• Description of the task
Write every line of the material again exactly, with no pictures in the copy.

• Stored data
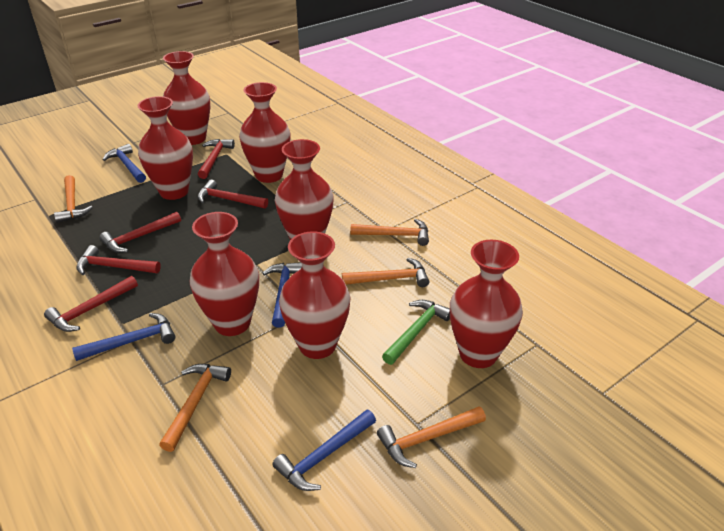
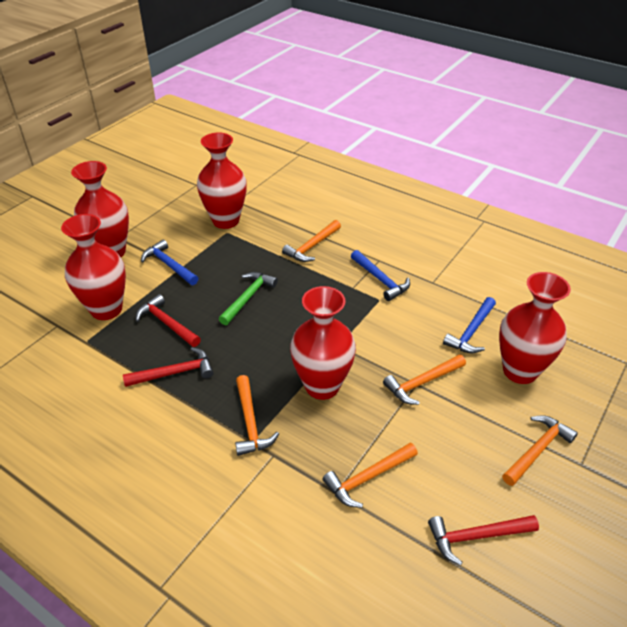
blue hammer: 4 -> 3
red hammer: 5 -> 3
red vase: 7 -> 5

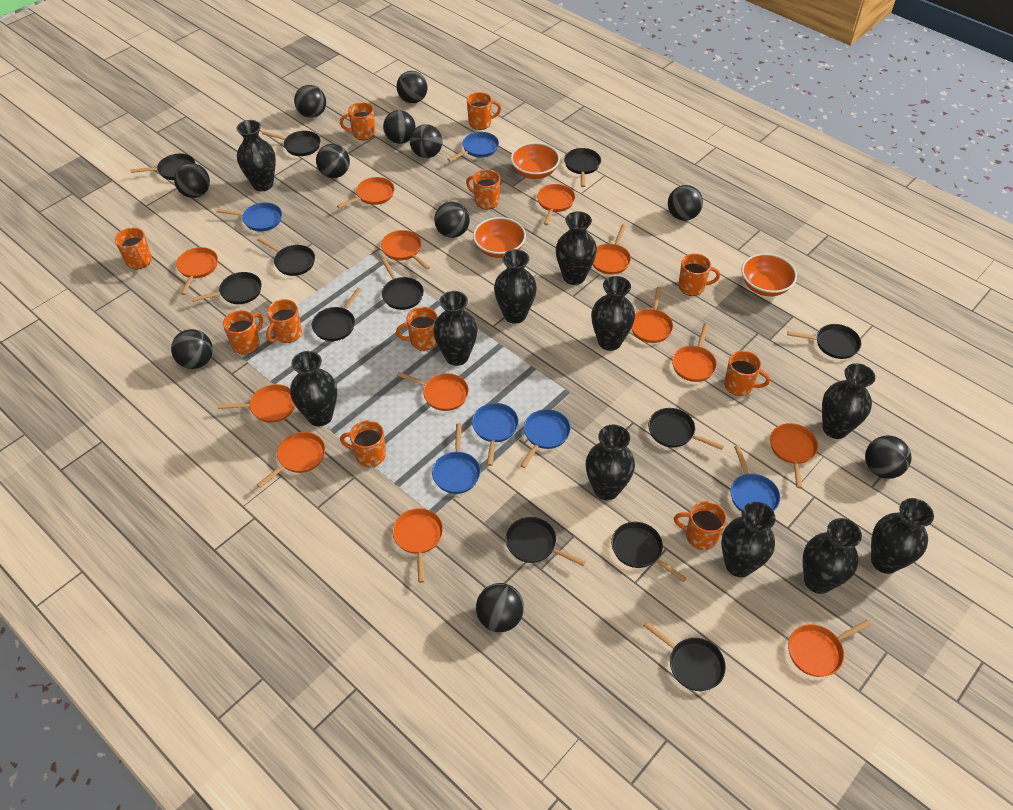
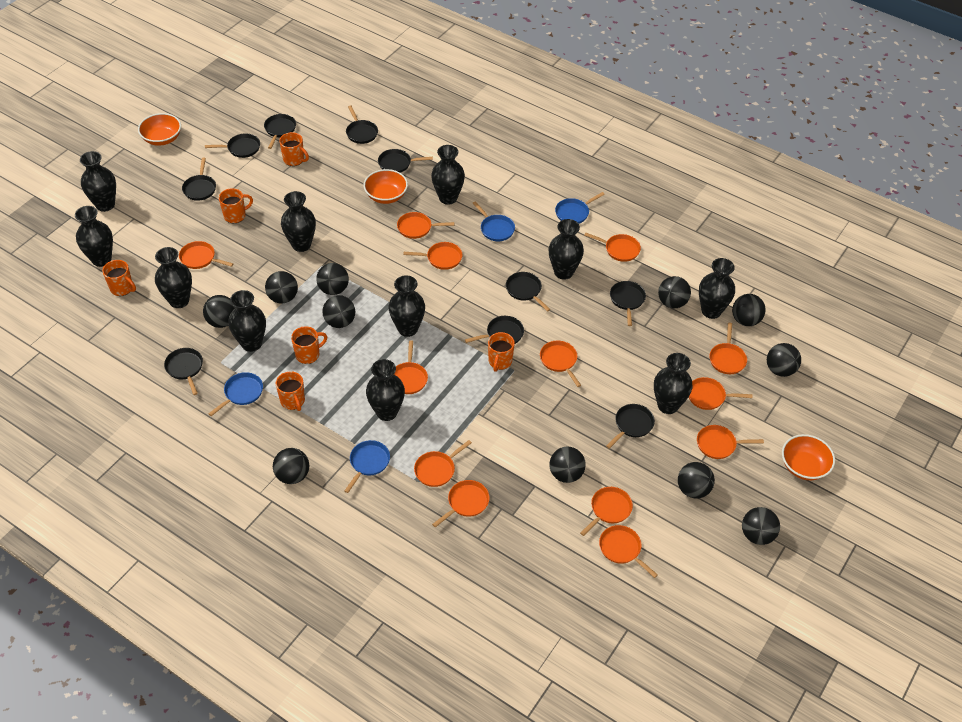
black pan: 12 -> 10
blue pan: 6 -> 4
orange mug: 11 -> 6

• Exercise result
blue hammer: 4 -> 3
red hammer: 5 -> 3
red vase: 7 -> 5

black pan: 12 -> 10
blue pan: 6 -> 4
orange mug: 11 -> 6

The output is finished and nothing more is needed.